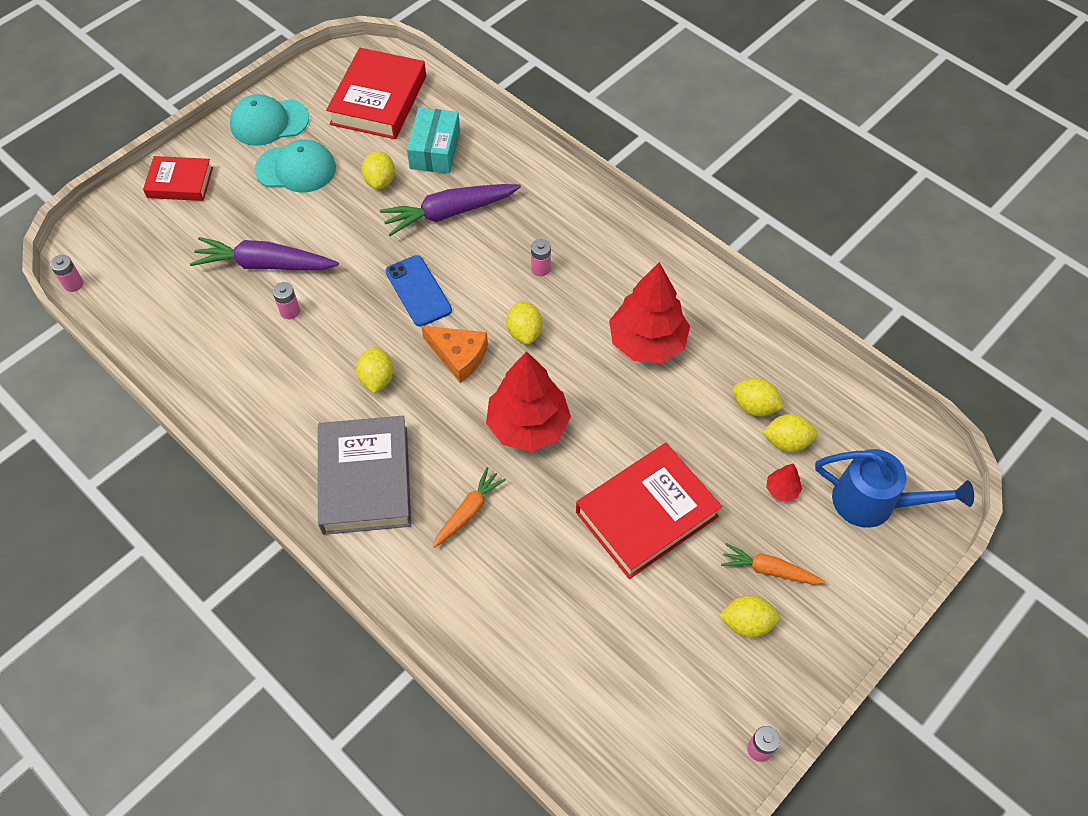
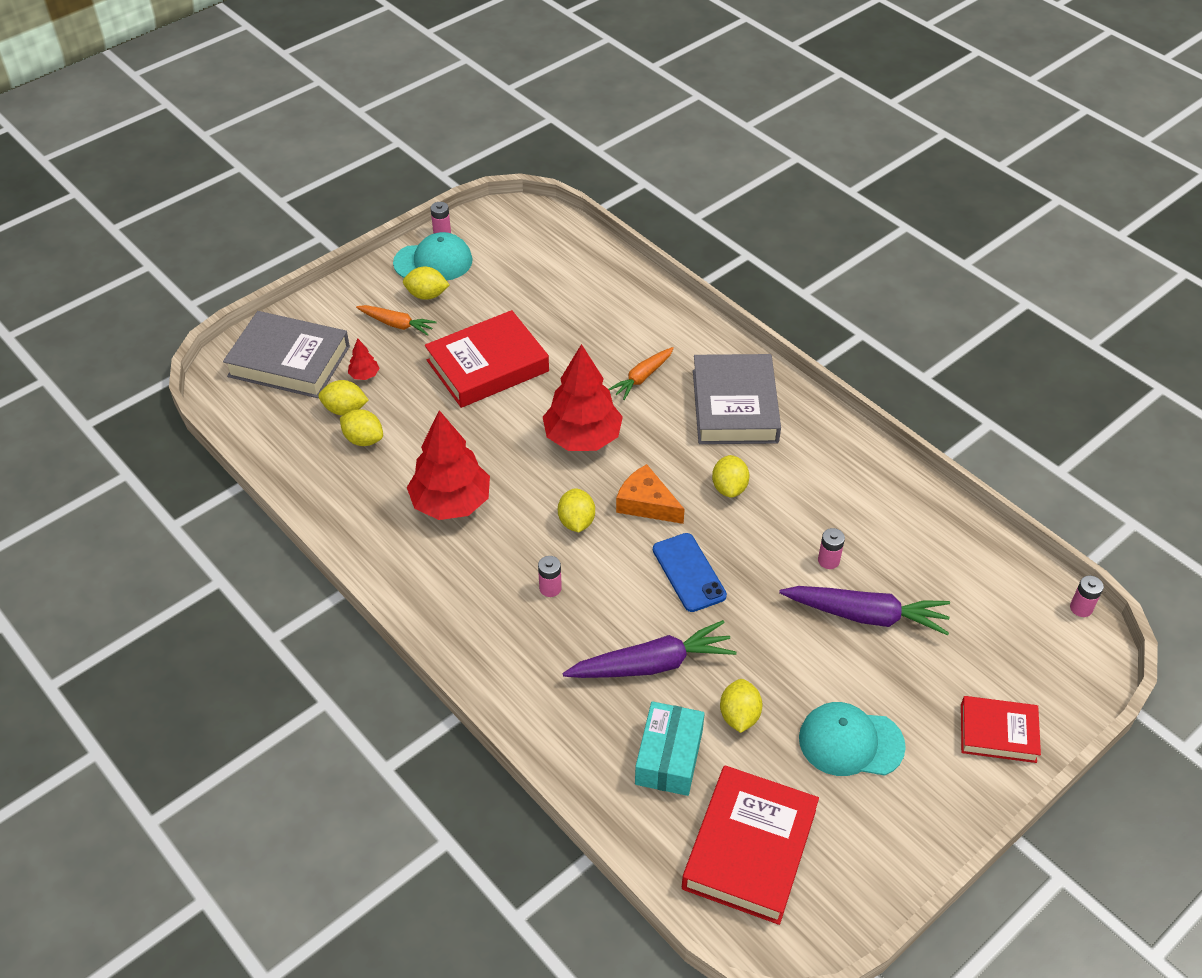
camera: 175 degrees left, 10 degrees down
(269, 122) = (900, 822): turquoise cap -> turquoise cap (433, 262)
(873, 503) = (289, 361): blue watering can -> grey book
+===+
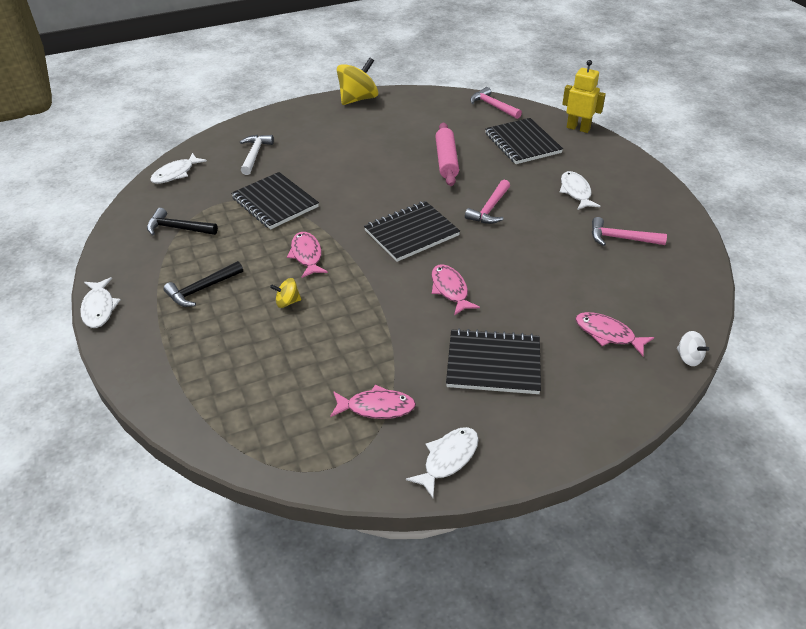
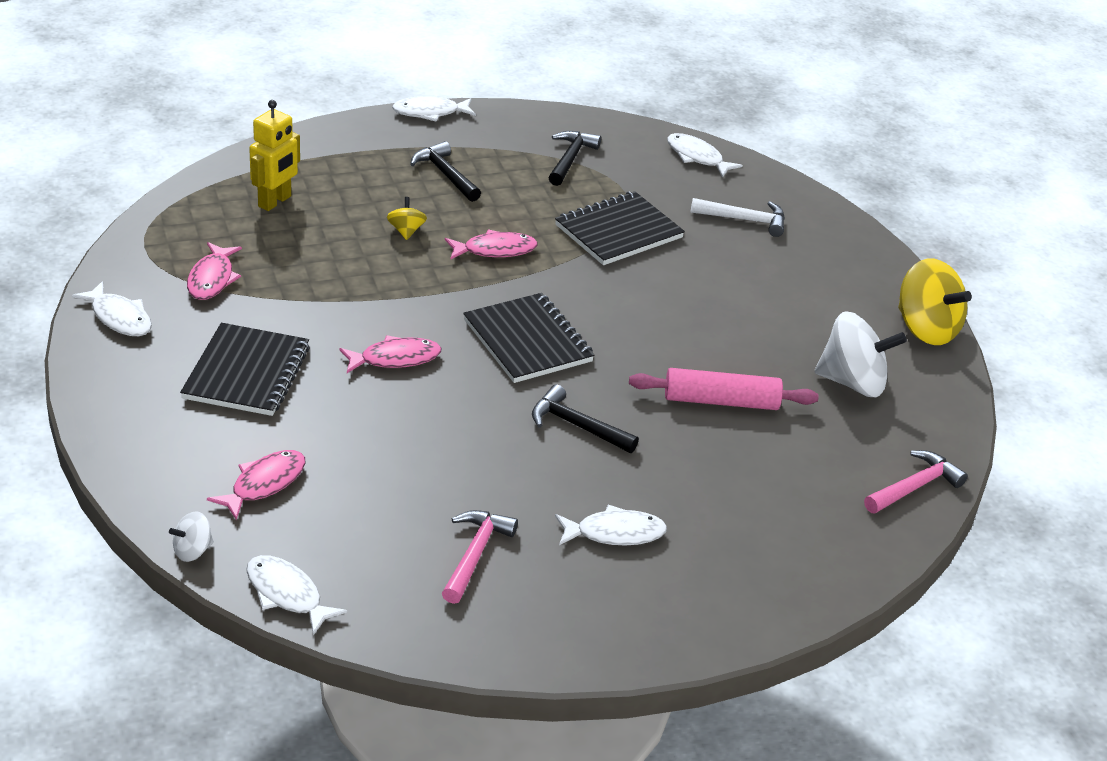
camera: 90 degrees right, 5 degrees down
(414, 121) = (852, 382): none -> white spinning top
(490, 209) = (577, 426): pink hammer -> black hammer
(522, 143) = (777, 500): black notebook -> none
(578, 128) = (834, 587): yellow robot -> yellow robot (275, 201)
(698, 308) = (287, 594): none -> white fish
+===+
Say how many lines of the material above contain the string "camera". Write nothing but the number.

2